■ WORK INSTRUCTIONS: From the listing below, return every line with the string "book" in it.
[Opening SUPPLIED ENTRIES section]
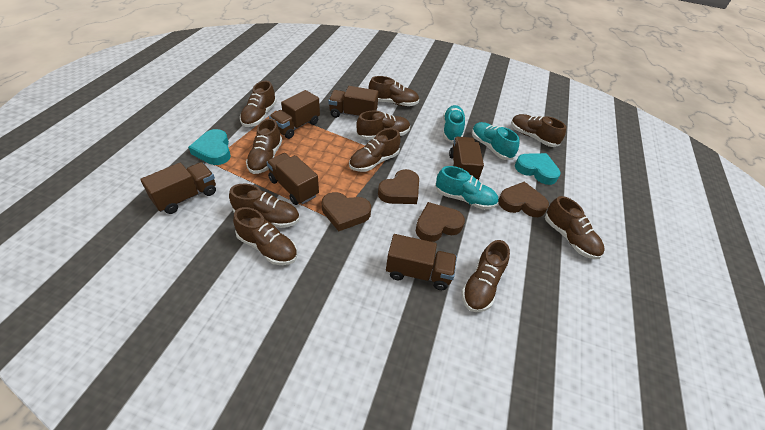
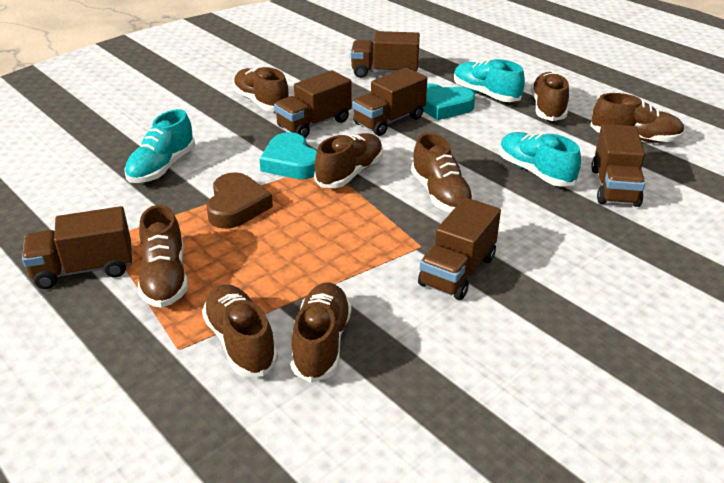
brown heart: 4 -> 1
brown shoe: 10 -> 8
[Closing SUPPLIED ENTRIES section]
[Opening SUPPLIED ENTRIES section]
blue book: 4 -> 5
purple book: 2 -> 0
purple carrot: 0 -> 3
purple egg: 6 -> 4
[Closing SUPPLIED ENTRIES section]
[Opening SUPPLIED ENTRIES section]
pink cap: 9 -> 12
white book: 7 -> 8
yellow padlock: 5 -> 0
[Closing SUPPLIED ENTRIES section]
■ RESULT OF THIS EXERCISE:
blue book: 4 -> 5
purple book: 2 -> 0
white book: 7 -> 8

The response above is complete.